PROBLEM TO SOLVE » Please output the records below in full, exactly as given, but without the images.

──────── STORED DATA ────────

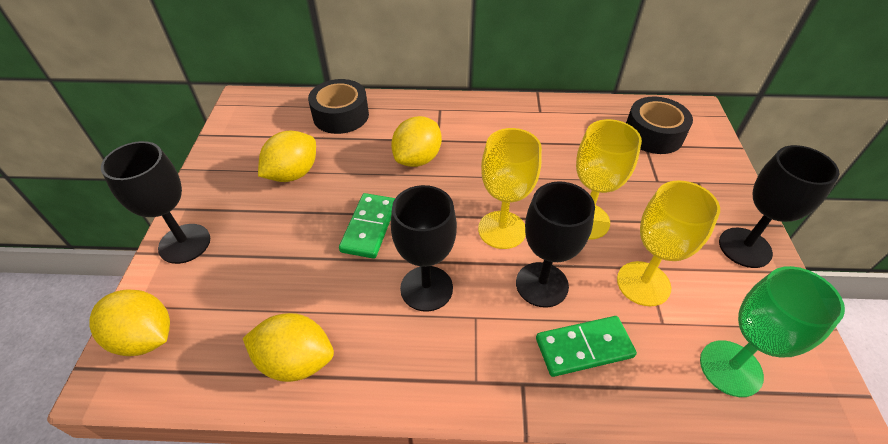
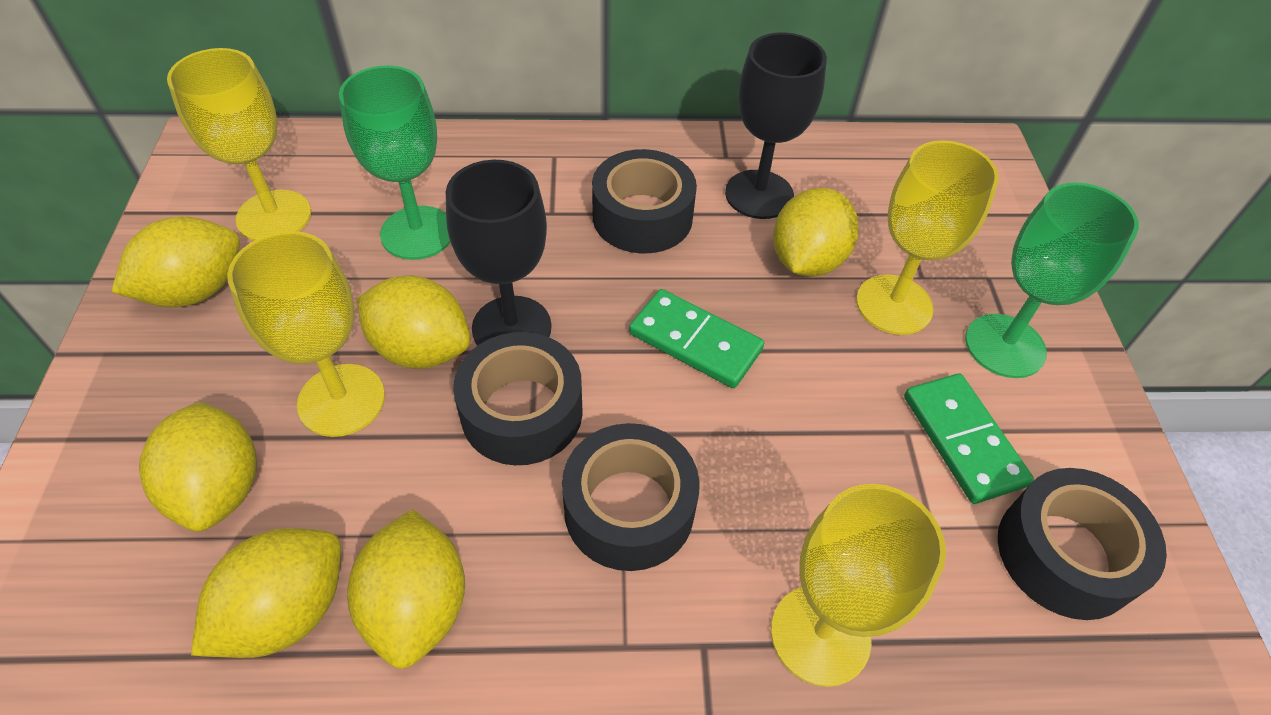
black goblet: 4 -> 2
black tape: 2 -> 4
green goblet: 1 -> 2
yellow goblet: 3 -> 4
yellow lemon: 4 -> 6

────────

TASK RESPONSE »
black goblet: 4 -> 2
black tape: 2 -> 4
green goblet: 1 -> 2
yellow goblet: 3 -> 4
yellow lemon: 4 -> 6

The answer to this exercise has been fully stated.